[What this task involves]: Nothing but the lines below between the line holding "orange chess pawn" and the line holding "blue chess pawn", inclusive, should appear in the answer, each set down exactly.

======== Provided data

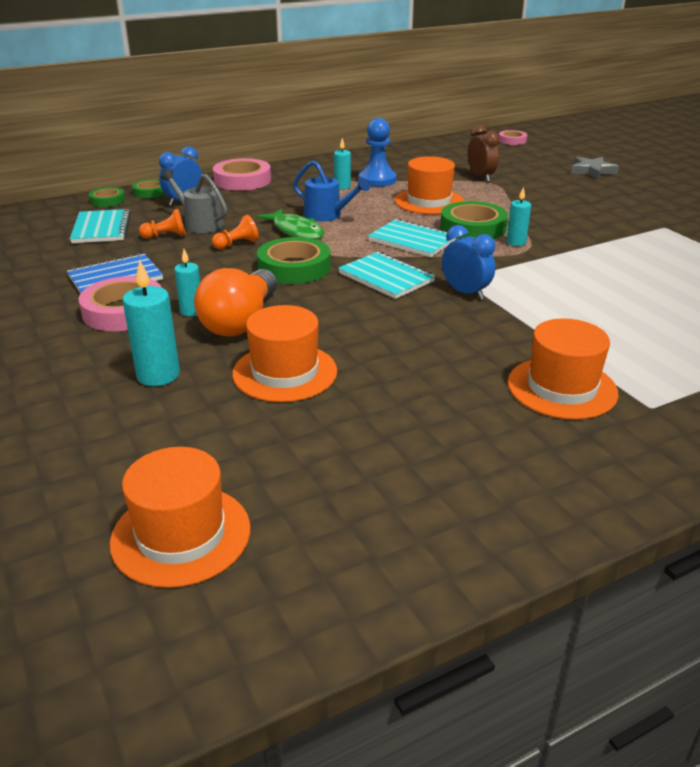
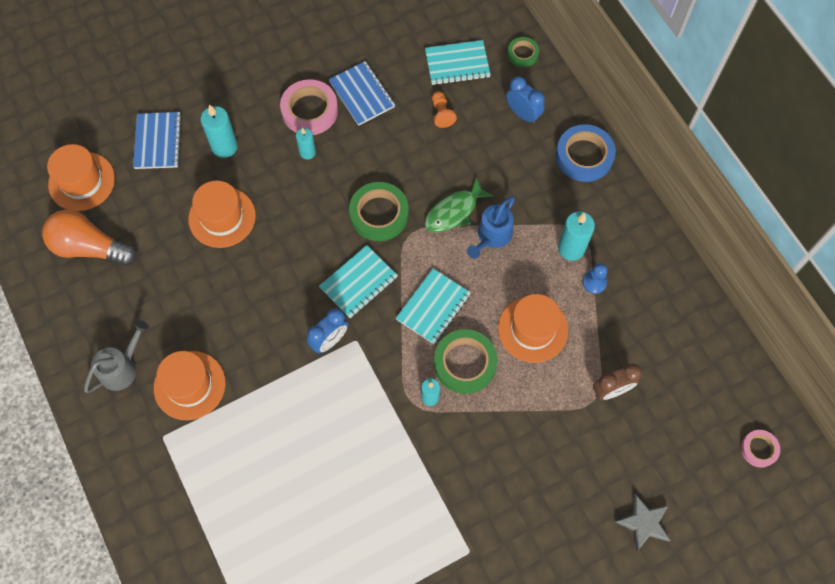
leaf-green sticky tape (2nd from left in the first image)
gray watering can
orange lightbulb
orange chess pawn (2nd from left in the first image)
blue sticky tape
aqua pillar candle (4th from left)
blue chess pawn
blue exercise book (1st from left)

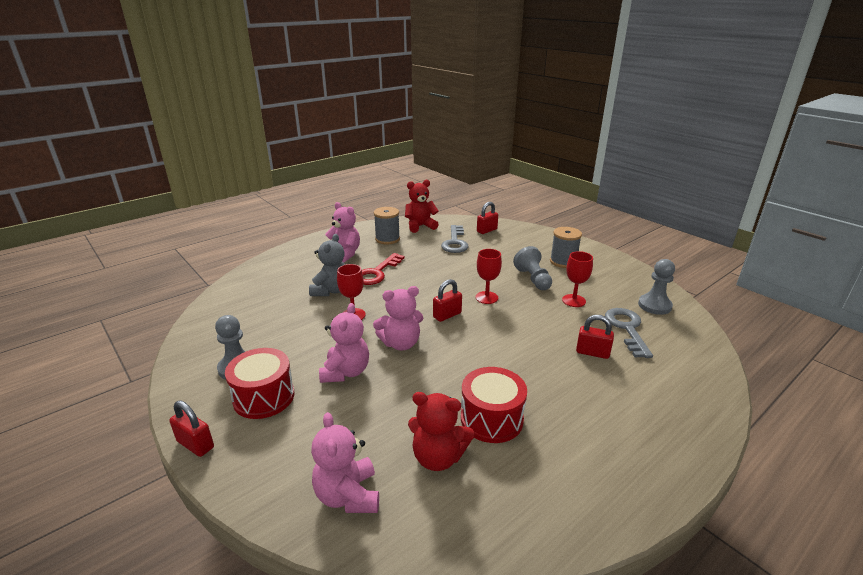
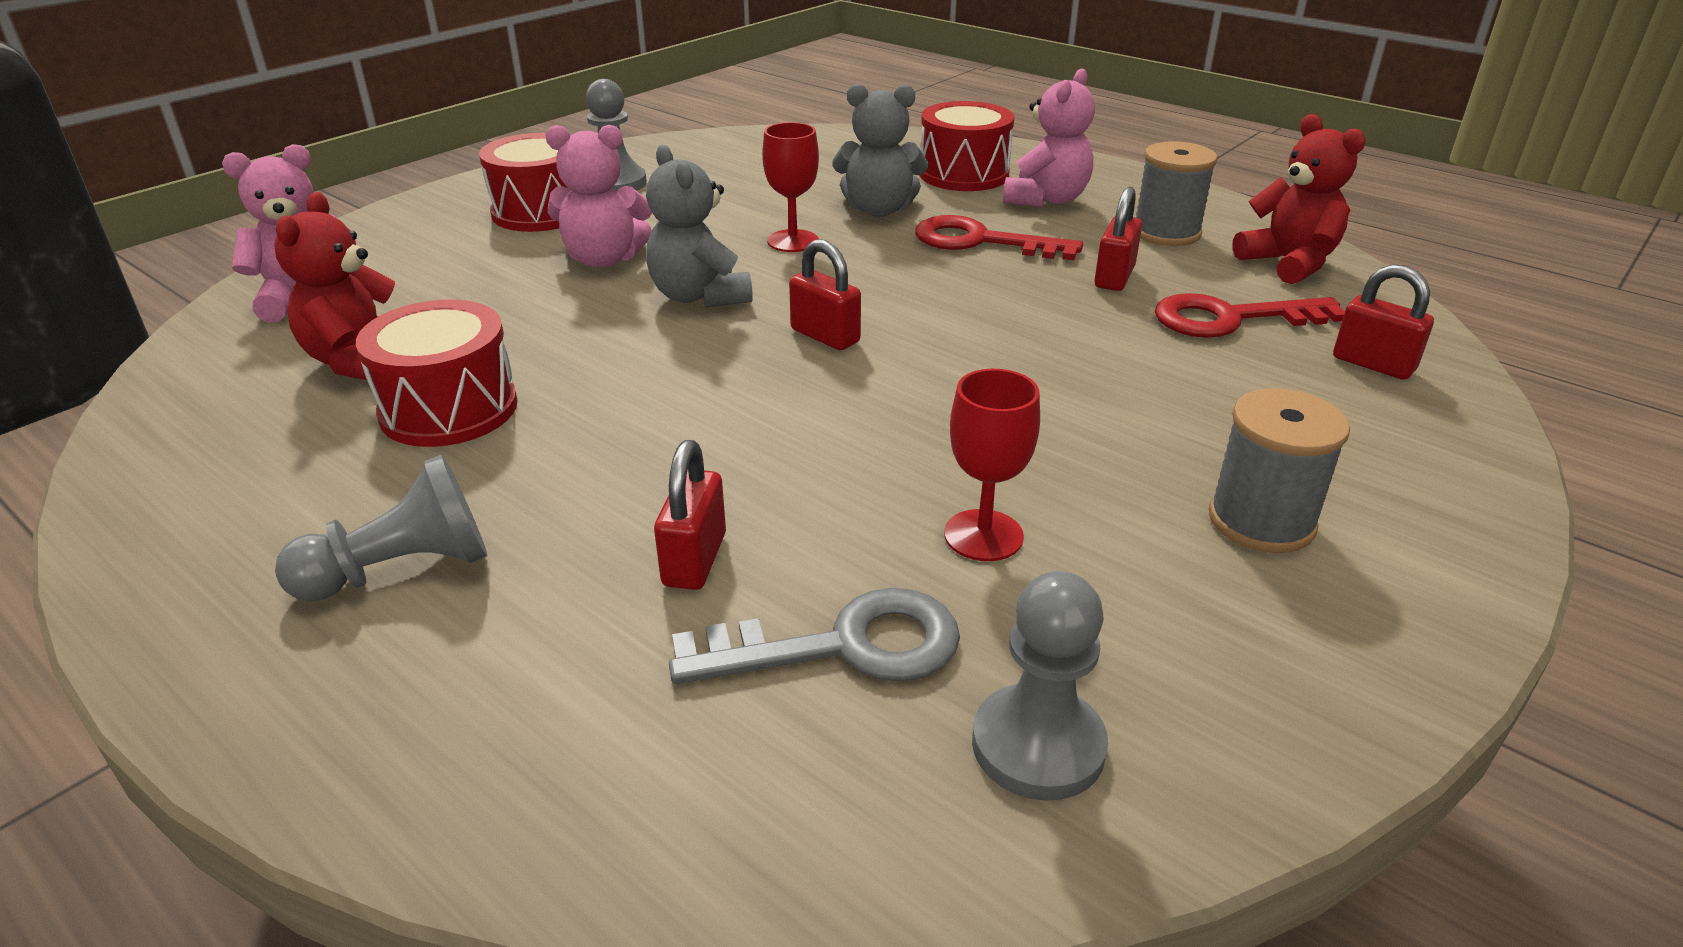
crimson lock (3rd from left)
gray teddy (1st from left)
crimson door key (2nd from left)
crimson chalice (2nd from left in the first image)
gray chess pawn (1st from left)
crimson toy drum (3rd from left)

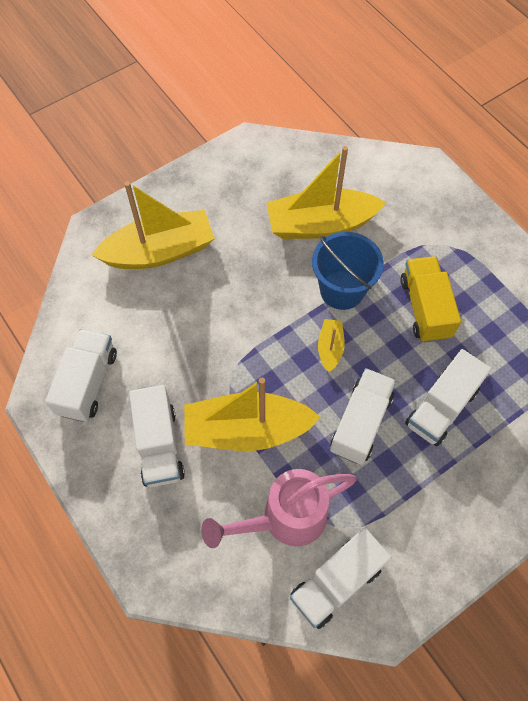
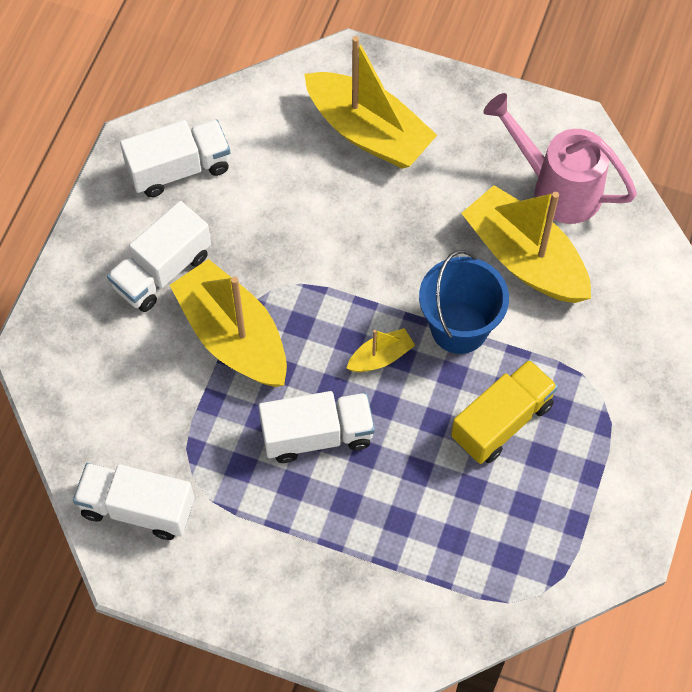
rosy watering can
white lorry (5th from left in the first image)

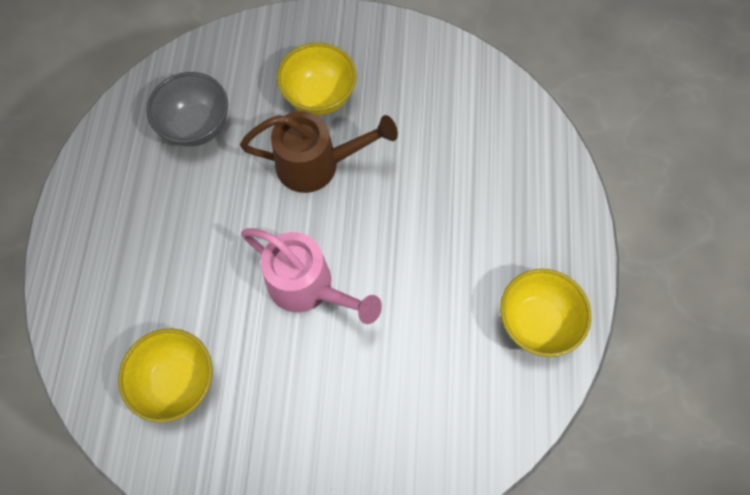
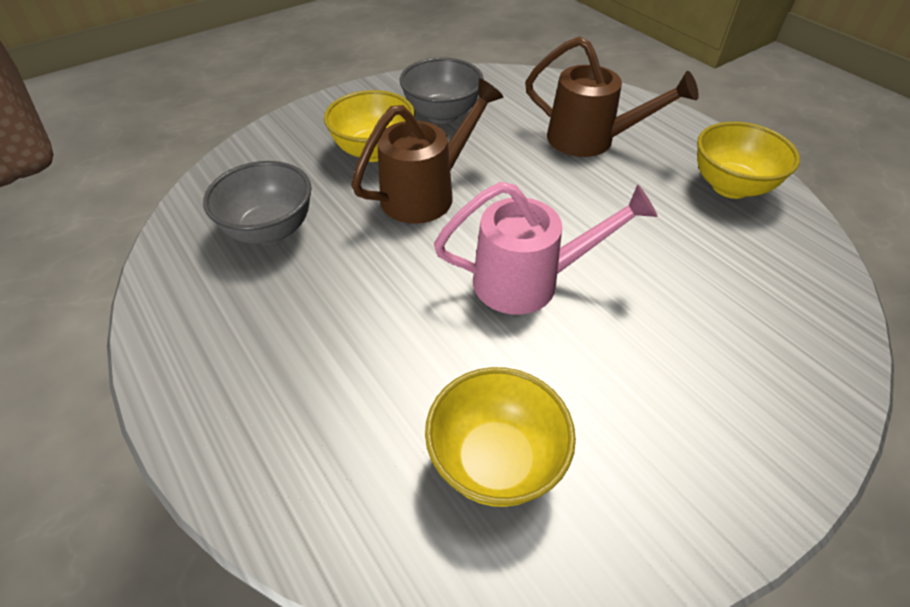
gray serving bowl (2nd from left)
russet watering can (2nd from left)

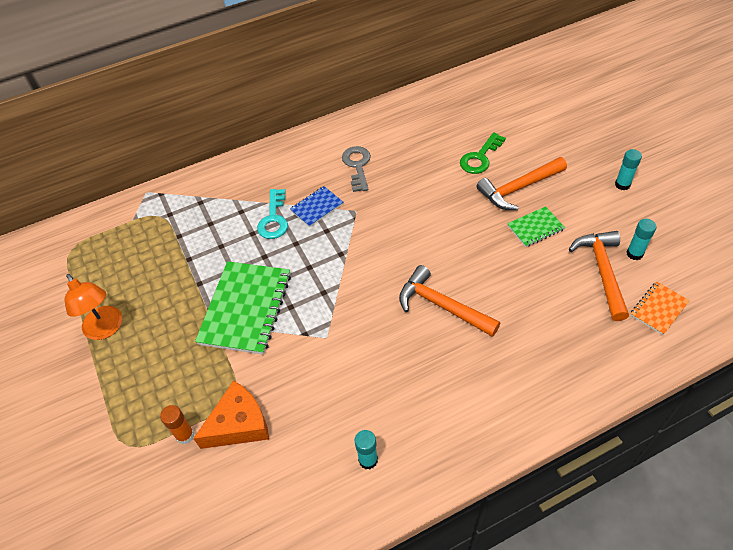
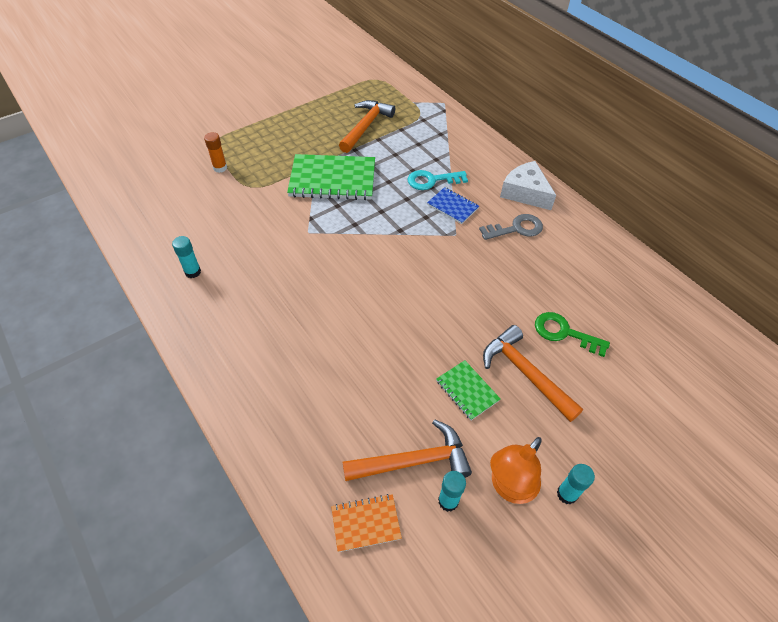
orange reading lamp
orange cheese
orange claw hammer (1st from left)
orange exercise book
white cheese

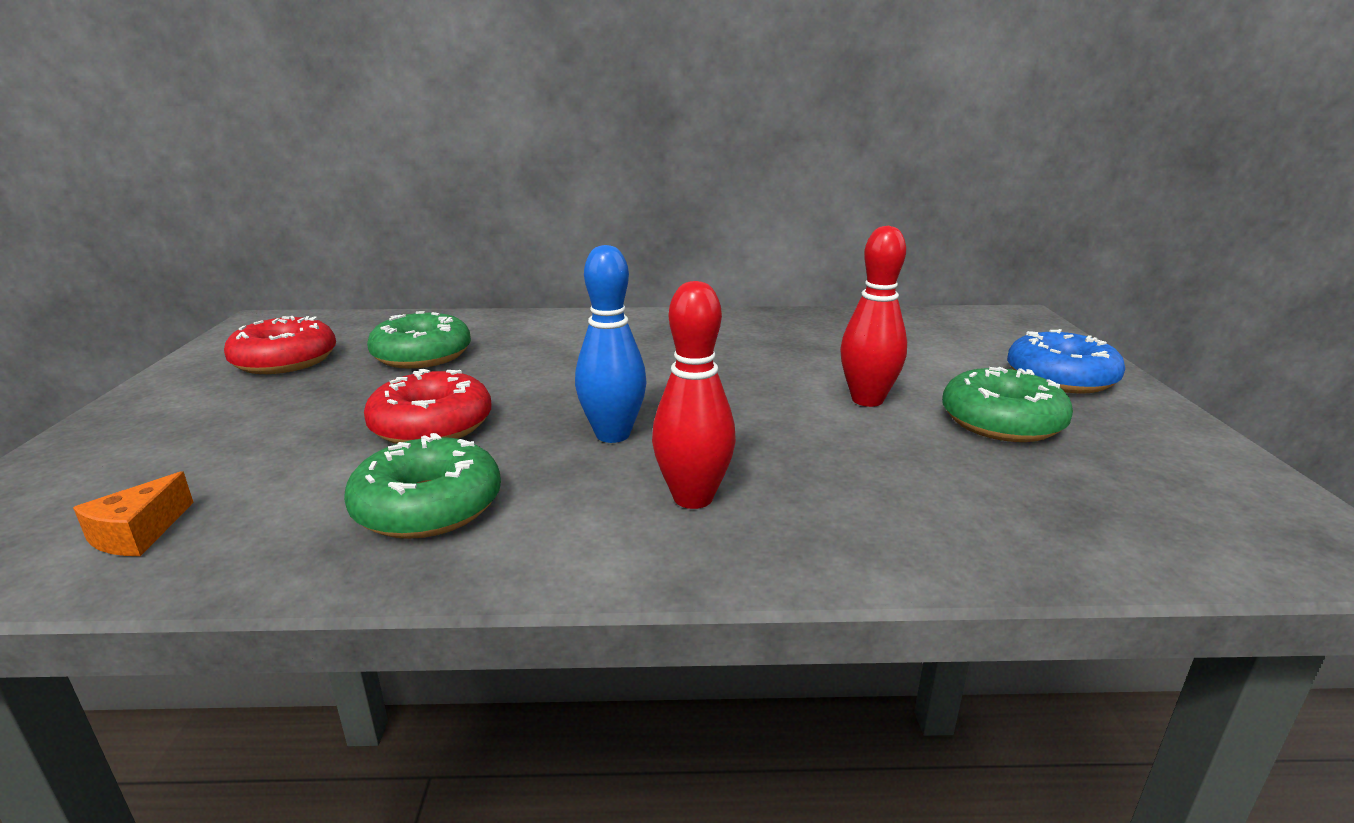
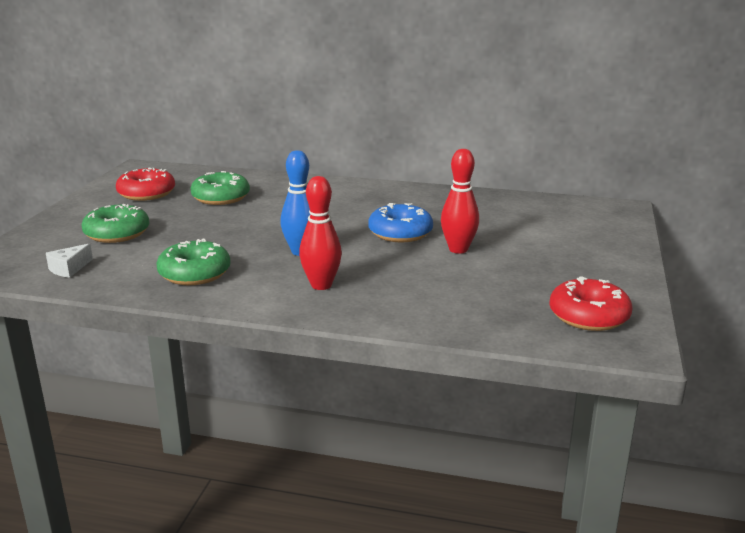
white cheese
crimson donut (2nd from left)
leaf-green donut (1st from left)
blue donut

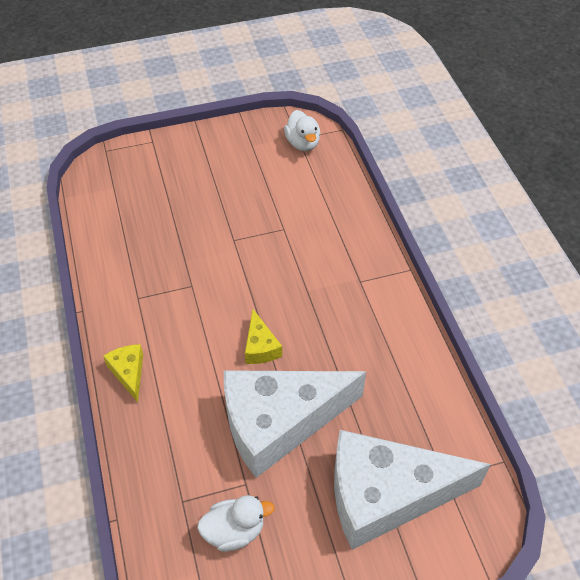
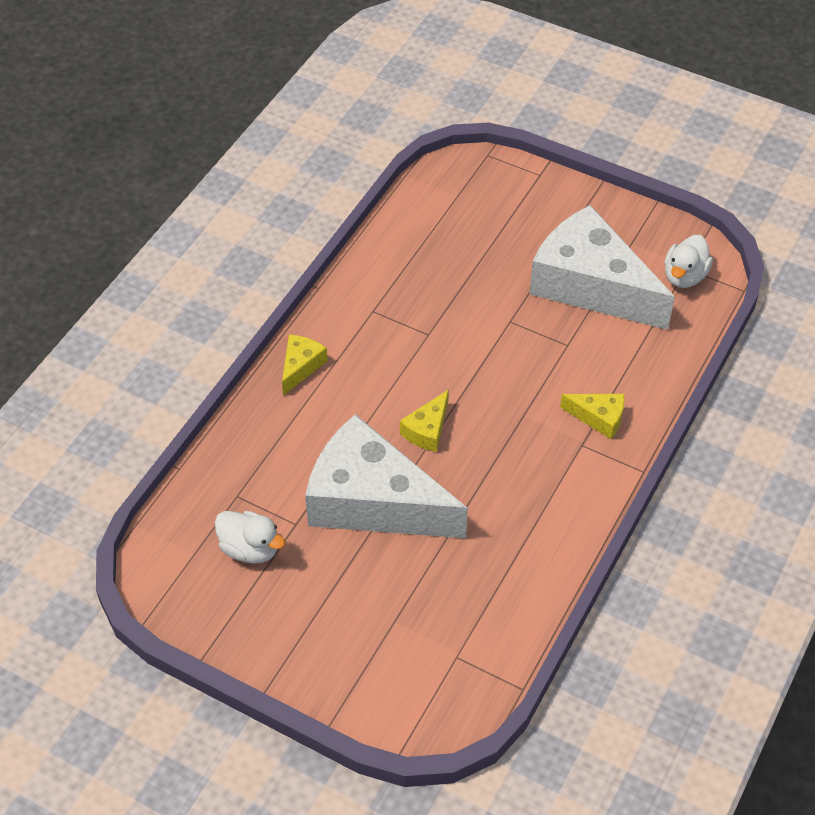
white cheese (2nd from left)
golden cheese (3rd from left)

================

[Exercise answer]:
orange chess pawn (2nd from left in the first image)
blue sticky tape
aqua pillar candle (4th from left)
blue chess pawn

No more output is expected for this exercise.